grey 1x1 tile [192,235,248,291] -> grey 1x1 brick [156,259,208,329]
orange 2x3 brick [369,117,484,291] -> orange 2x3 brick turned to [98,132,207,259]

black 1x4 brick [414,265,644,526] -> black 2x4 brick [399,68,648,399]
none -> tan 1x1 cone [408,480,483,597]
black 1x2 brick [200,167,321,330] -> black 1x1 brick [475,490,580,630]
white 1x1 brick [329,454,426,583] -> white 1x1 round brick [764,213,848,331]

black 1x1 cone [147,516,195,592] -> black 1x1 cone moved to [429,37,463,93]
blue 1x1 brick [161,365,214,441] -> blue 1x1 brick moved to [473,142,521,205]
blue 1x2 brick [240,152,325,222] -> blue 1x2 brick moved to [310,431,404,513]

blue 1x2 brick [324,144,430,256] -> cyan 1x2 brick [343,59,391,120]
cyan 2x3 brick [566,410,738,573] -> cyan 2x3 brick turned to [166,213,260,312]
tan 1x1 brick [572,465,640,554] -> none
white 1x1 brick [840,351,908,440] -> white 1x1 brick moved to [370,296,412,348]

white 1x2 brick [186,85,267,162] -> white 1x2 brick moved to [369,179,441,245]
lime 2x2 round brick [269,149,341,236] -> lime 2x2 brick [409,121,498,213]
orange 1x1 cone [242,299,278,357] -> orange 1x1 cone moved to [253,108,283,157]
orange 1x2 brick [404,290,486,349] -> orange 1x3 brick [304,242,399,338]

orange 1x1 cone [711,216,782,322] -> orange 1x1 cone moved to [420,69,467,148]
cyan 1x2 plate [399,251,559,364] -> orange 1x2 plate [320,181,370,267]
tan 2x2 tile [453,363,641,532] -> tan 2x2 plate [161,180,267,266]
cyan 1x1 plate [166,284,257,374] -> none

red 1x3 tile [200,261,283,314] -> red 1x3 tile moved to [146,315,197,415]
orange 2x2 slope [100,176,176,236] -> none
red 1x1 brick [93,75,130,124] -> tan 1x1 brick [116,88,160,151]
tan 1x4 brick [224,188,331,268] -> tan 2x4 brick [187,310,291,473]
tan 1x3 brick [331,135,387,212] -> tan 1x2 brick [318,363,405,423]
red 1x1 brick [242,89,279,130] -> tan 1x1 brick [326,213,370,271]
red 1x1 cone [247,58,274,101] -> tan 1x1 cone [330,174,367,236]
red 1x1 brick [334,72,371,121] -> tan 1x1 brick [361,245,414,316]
○ ○ ○ ○ ○ ○ ○
### Assignment
Exact copies of the lines from the one with "cyan 1x2 plate" through the final line of the listing should be returned, and no other lines.

### Result of the exercise
cyan 1x2 plate [399,251,559,364] -> orange 1x2 plate [320,181,370,267]
tan 2x2 tile [453,363,641,532] -> tan 2x2 plate [161,180,267,266]
cyan 1x1 plate [166,284,257,374] -> none

red 1x3 tile [200,261,283,314] -> red 1x3 tile moved to [146,315,197,415]
orange 2x2 slope [100,176,176,236] -> none
red 1x1 brick [93,75,130,124] -> tan 1x1 brick [116,88,160,151]
tan 1x4 brick [224,188,331,268] -> tan 2x4 brick [187,310,291,473]
tan 1x3 brick [331,135,387,212] -> tan 1x2 brick [318,363,405,423]
red 1x1 brick [242,89,279,130] -> tan 1x1 brick [326,213,370,271]
red 1x1 cone [247,58,274,101] -> tan 1x1 cone [330,174,367,236]
red 1x1 brick [334,72,371,121] -> tan 1x1 brick [361,245,414,316]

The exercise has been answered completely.